= Beginning of Section =
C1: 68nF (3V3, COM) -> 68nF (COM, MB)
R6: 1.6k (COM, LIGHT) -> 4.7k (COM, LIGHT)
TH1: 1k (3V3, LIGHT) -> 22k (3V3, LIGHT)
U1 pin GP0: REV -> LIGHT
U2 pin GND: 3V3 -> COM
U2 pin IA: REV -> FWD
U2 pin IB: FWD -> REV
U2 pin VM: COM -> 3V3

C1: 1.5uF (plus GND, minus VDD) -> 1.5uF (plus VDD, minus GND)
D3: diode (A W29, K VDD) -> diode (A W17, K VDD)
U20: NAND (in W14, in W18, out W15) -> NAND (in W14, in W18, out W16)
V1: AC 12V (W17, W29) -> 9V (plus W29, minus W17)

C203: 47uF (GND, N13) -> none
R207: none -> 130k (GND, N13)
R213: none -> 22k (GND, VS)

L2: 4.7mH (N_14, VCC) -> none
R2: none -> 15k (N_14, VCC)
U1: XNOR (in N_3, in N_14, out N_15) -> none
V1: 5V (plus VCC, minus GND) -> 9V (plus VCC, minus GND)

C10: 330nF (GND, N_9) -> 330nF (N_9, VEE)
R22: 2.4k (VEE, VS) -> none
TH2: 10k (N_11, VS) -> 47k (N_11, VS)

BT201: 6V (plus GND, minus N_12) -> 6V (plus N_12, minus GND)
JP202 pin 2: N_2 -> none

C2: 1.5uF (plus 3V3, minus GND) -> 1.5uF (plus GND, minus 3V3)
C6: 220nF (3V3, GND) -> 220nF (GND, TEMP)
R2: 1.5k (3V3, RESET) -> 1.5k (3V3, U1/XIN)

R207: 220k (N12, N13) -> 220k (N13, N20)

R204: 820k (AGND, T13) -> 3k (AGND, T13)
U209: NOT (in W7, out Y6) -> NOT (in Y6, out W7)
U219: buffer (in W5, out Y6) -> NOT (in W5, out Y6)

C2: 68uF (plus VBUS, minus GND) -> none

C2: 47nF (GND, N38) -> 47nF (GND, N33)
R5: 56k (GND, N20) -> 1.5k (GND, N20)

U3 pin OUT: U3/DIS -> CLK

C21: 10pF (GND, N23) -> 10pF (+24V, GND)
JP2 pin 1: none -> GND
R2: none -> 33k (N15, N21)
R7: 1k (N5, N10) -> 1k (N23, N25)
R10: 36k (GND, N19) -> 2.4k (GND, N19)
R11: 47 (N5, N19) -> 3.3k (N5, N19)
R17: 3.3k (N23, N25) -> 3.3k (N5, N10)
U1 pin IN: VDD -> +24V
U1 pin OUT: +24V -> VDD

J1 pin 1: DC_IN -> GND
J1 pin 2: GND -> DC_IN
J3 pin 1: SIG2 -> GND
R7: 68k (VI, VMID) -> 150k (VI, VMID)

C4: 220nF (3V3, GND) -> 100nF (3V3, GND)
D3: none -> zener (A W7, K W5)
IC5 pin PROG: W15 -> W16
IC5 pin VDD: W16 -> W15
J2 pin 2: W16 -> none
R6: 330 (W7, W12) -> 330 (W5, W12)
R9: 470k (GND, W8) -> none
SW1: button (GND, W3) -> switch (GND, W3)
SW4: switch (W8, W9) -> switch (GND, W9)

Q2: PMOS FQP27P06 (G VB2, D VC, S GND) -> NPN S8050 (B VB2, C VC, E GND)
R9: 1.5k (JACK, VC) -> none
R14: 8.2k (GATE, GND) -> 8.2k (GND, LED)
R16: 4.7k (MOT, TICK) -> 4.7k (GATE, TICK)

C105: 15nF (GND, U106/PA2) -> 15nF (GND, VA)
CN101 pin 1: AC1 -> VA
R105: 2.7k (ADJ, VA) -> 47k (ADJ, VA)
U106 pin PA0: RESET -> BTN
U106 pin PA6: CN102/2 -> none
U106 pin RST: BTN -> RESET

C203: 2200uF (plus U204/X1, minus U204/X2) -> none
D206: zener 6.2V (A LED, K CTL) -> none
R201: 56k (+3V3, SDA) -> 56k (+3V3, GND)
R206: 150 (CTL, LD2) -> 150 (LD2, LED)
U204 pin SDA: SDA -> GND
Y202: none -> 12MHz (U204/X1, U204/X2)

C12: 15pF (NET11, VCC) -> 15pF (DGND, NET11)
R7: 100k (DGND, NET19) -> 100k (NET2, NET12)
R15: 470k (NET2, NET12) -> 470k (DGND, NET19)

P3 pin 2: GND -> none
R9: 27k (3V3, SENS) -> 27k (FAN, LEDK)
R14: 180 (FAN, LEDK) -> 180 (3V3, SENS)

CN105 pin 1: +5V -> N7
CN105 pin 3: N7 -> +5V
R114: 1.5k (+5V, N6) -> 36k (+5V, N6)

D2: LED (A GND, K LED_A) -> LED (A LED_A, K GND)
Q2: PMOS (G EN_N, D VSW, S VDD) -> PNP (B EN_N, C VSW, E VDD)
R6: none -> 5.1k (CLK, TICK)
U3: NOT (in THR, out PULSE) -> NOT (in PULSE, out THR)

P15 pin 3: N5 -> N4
= End of Section =
Set down every record above, word for word.

C1: 68nF (3V3, COM) -> 68nF (COM, MB)
R6: 1.6k (COM, LIGHT) -> 4.7k (COM, LIGHT)
TH1: 1k (3V3, LIGHT) -> 22k (3V3, LIGHT)
U1 pin GP0: REV -> LIGHT
U2 pin GND: 3V3 -> COM
U2 pin IA: REV -> FWD
U2 pin IB: FWD -> REV
U2 pin VM: COM -> 3V3

C1: 1.5uF (plus GND, minus VDD) -> 1.5uF (plus VDD, minus GND)
D3: diode (A W29, K VDD) -> diode (A W17, K VDD)
U20: NAND (in W14, in W18, out W15) -> NAND (in W14, in W18, out W16)
V1: AC 12V (W17, W29) -> 9V (plus W29, minus W17)

C203: 47uF (GND, N13) -> none
R207: none -> 130k (GND, N13)
R213: none -> 22k (GND, VS)

L2: 4.7mH (N_14, VCC) -> none
R2: none -> 15k (N_14, VCC)
U1: XNOR (in N_3, in N_14, out N_15) -> none
V1: 5V (plus VCC, minus GND) -> 9V (plus VCC, minus GND)

C10: 330nF (GND, N_9) -> 330nF (N_9, VEE)
R22: 2.4k (VEE, VS) -> none
TH2: 10k (N_11, VS) -> 47k (N_11, VS)

BT201: 6V (plus GND, minus N_12) -> 6V (plus N_12, minus GND)
JP202 pin 2: N_2 -> none

C2: 1.5uF (plus 3V3, minus GND) -> 1.5uF (plus GND, minus 3V3)
C6: 220nF (3V3, GND) -> 220nF (GND, TEMP)
R2: 1.5k (3V3, RESET) -> 1.5k (3V3, U1/XIN)

R207: 220k (N12, N13) -> 220k (N13, N20)

R204: 820k (AGND, T13) -> 3k (AGND, T13)
U209: NOT (in W7, out Y6) -> NOT (in Y6, out W7)
U219: buffer (in W5, out Y6) -> NOT (in W5, out Y6)

C2: 68uF (plus VBUS, minus GND) -> none

C2: 47nF (GND, N38) -> 47nF (GND, N33)
R5: 56k (GND, N20) -> 1.5k (GND, N20)

U3 pin OUT: U3/DIS -> CLK

C21: 10pF (GND, N23) -> 10pF (+24V, GND)
JP2 pin 1: none -> GND
R2: none -> 33k (N15, N21)
R7: 1k (N5, N10) -> 1k (N23, N25)
R10: 36k (GND, N19) -> 2.4k (GND, N19)
R11: 47 (N5, N19) -> 3.3k (N5, N19)
R17: 3.3k (N23, N25) -> 3.3k (N5, N10)
U1 pin IN: VDD -> +24V
U1 pin OUT: +24V -> VDD

J1 pin 1: DC_IN -> GND
J1 pin 2: GND -> DC_IN
J3 pin 1: SIG2 -> GND
R7: 68k (VI, VMID) -> 150k (VI, VMID)

C4: 220nF (3V3, GND) -> 100nF (3V3, GND)
D3: none -> zener (A W7, K W5)
IC5 pin PROG: W15 -> W16
IC5 pin VDD: W16 -> W15
J2 pin 2: W16 -> none
R6: 330 (W7, W12) -> 330 (W5, W12)
R9: 470k (GND, W8) -> none
SW1: button (GND, W3) -> switch (GND, W3)
SW4: switch (W8, W9) -> switch (GND, W9)

Q2: PMOS FQP27P06 (G VB2, D VC, S GND) -> NPN S8050 (B VB2, C VC, E GND)
R9: 1.5k (JACK, VC) -> none
R14: 8.2k (GATE, GND) -> 8.2k (GND, LED)
R16: 4.7k (MOT, TICK) -> 4.7k (GATE, TICK)

C105: 15nF (GND, U106/PA2) -> 15nF (GND, VA)
CN101 pin 1: AC1 -> VA
R105: 2.7k (ADJ, VA) -> 47k (ADJ, VA)
U106 pin PA0: RESET -> BTN
U106 pin PA6: CN102/2 -> none
U106 pin RST: BTN -> RESET

C203: 2200uF (plus U204/X1, minus U204/X2) -> none
D206: zener 6.2V (A LED, K CTL) -> none
R201: 56k (+3V3, SDA) -> 56k (+3V3, GND)
R206: 150 (CTL, LD2) -> 150 (LD2, LED)
U204 pin SDA: SDA -> GND
Y202: none -> 12MHz (U204/X1, U204/X2)

C12: 15pF (NET11, VCC) -> 15pF (DGND, NET11)
R7: 100k (DGND, NET19) -> 100k (NET2, NET12)
R15: 470k (NET2, NET12) -> 470k (DGND, NET19)

P3 pin 2: GND -> none
R9: 27k (3V3, SENS) -> 27k (FAN, LEDK)
R14: 180 (FAN, LEDK) -> 180 (3V3, SENS)

CN105 pin 1: +5V -> N7
CN105 pin 3: N7 -> +5V
R114: 1.5k (+5V, N6) -> 36k (+5V, N6)

D2: LED (A GND, K LED_A) -> LED (A LED_A, K GND)
Q2: PMOS (G EN_N, D VSW, S VDD) -> PNP (B EN_N, C VSW, E VDD)
R6: none -> 5.1k (CLK, TICK)
U3: NOT (in THR, out PULSE) -> NOT (in PULSE, out THR)

P15 pin 3: N5 -> N4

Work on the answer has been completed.